--- Task description ---
Repeat every record below exactly, omitting any pictures.

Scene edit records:
_ _ _ _

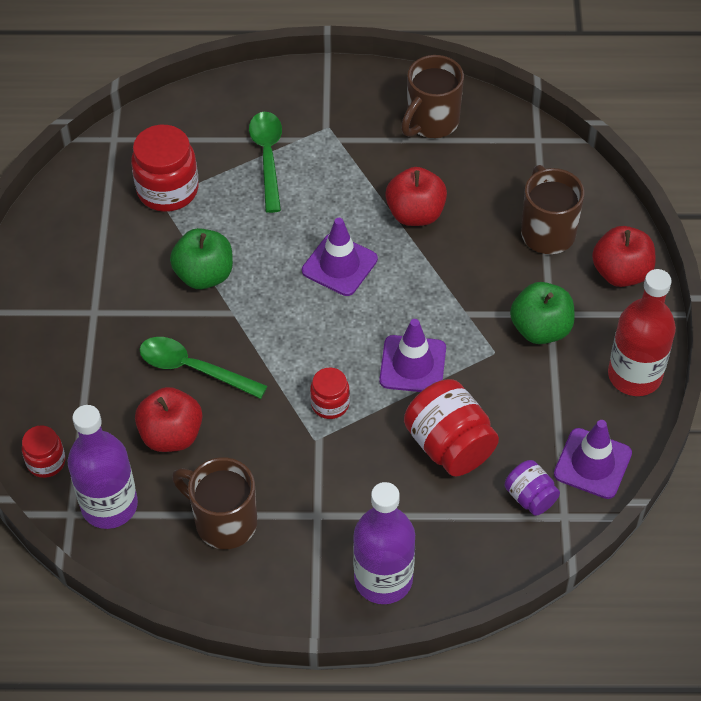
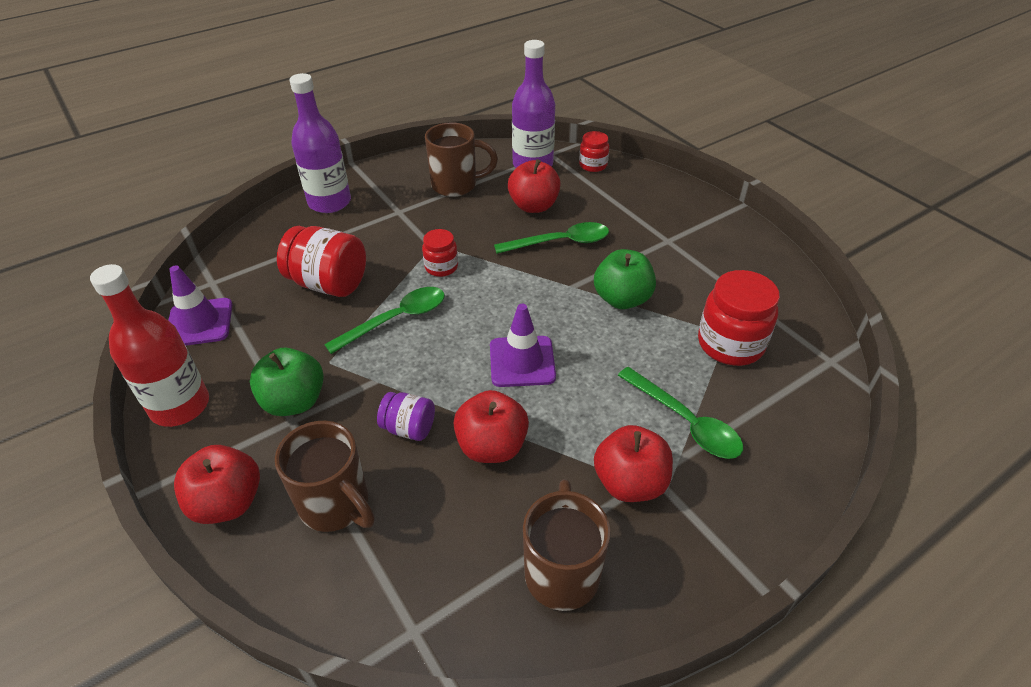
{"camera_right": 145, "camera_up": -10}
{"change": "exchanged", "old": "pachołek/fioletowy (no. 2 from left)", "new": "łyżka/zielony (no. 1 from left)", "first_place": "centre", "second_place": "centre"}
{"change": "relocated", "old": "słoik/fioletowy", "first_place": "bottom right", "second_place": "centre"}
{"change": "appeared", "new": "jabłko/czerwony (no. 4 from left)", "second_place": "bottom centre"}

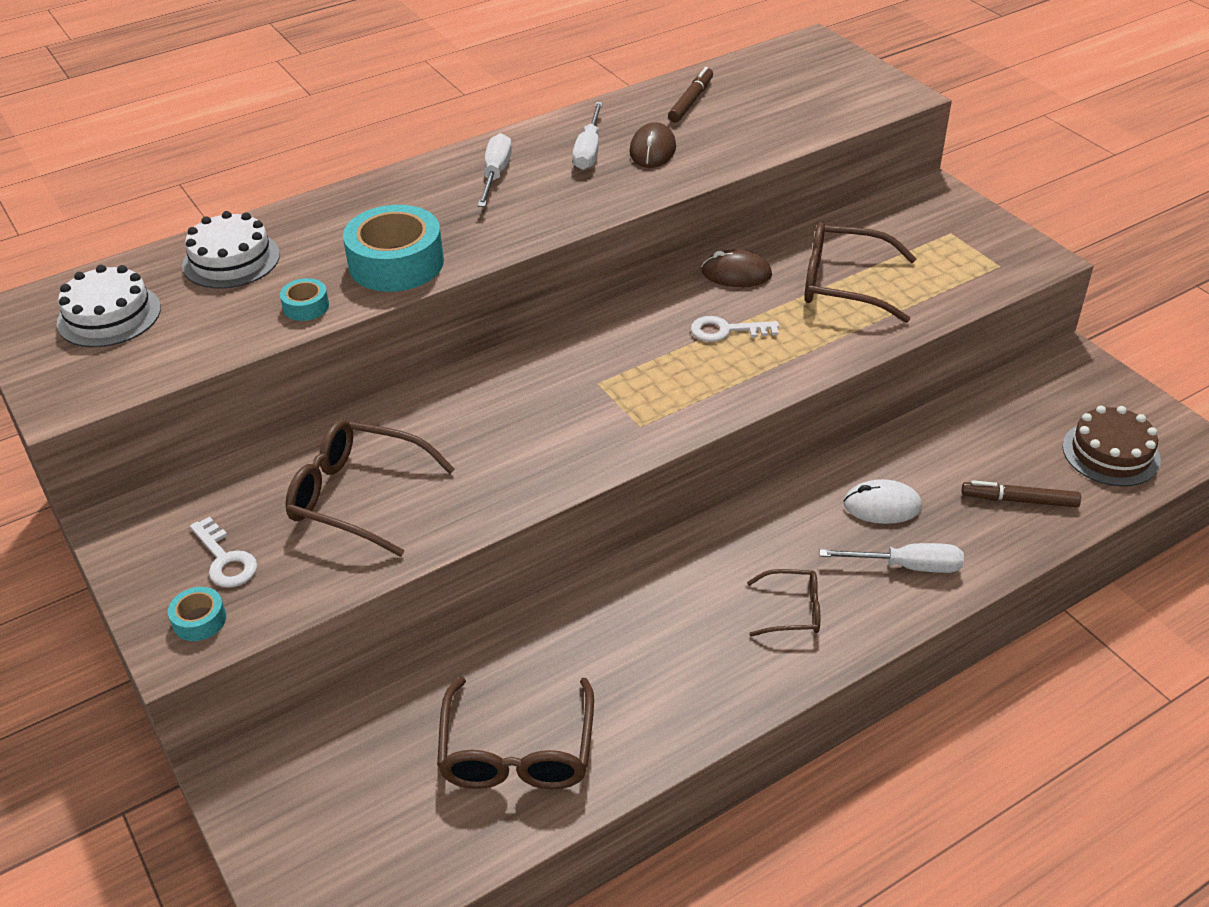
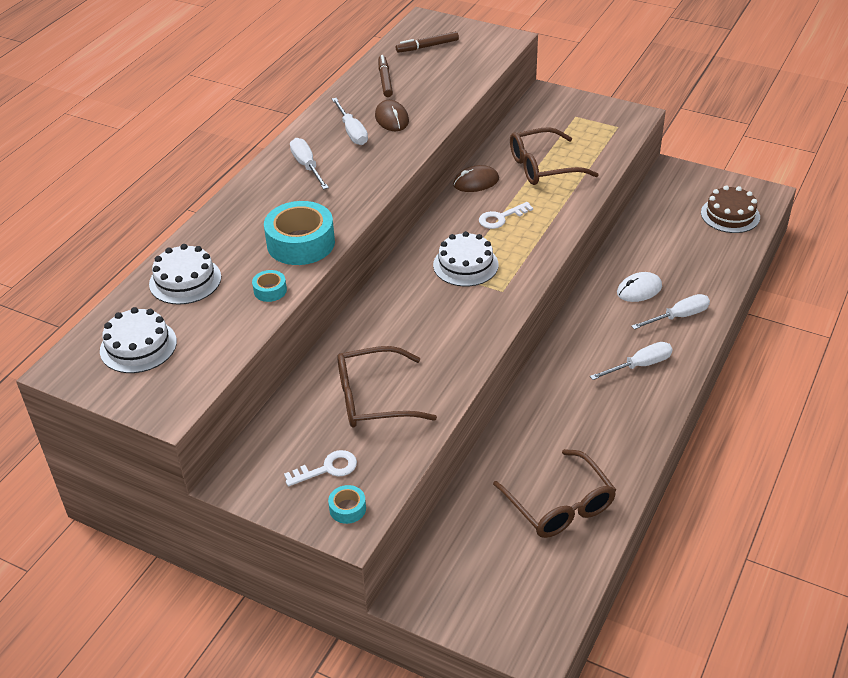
{"camera_right": -30, "camera_up": 0}
{"change": "relocated", "old": "flamaster/brązowy (no. 2 from left)", "first_place": "middle right", "second_place": "top centre"}
{"change": "spun", "old": "klucz/biały (no. 1 from left)", "first_place": "middle left", "second_place": "bottom centre", "degrees": -45}
{"change": "exchanged", "old": "okulary/brązowy (no. 3 from left)", "new": "śrubokręt/biały (no. 3 from left)", "first_place": "centre", "second_place": "middle right"}
{"change": "appeared", "new": "tort/biały (no. 3 from left)", "second_place": "centre"}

_ _ _ _

--- Output for this task ---
{"camera_right": 145, "camera_up": -10}
{"change": "exchanged", "old": "pachołek/fioletowy (no. 2 from left)", "new": "łyżka/zielony (no. 1 from left)", "first_place": "centre", "second_place": "centre"}
{"change": "relocated", "old": "słoik/fioletowy", "first_place": "bottom right", "second_place": "centre"}
{"change": "appeared", "new": "jabłko/czerwony (no. 4 from left)", "second_place": "bottom centre"}

{"camera_right": -30, "camera_up": 0}
{"change": "relocated", "old": "flamaster/brązowy (no. 2 from left)", "first_place": "middle right", "second_place": "top centre"}
{"change": "spun", "old": "klucz/biały (no. 1 from left)", "first_place": "middle left", "second_place": "bottom centre", "degrees": -45}
{"change": "exchanged", "old": "okulary/brązowy (no. 3 from left)", "new": "śrubokręt/biały (no. 3 from left)", "first_place": "centre", "second_place": "middle right"}
{"change": "appeared", "new": "tort/biały (no. 3 from left)", "second_place": "centre"}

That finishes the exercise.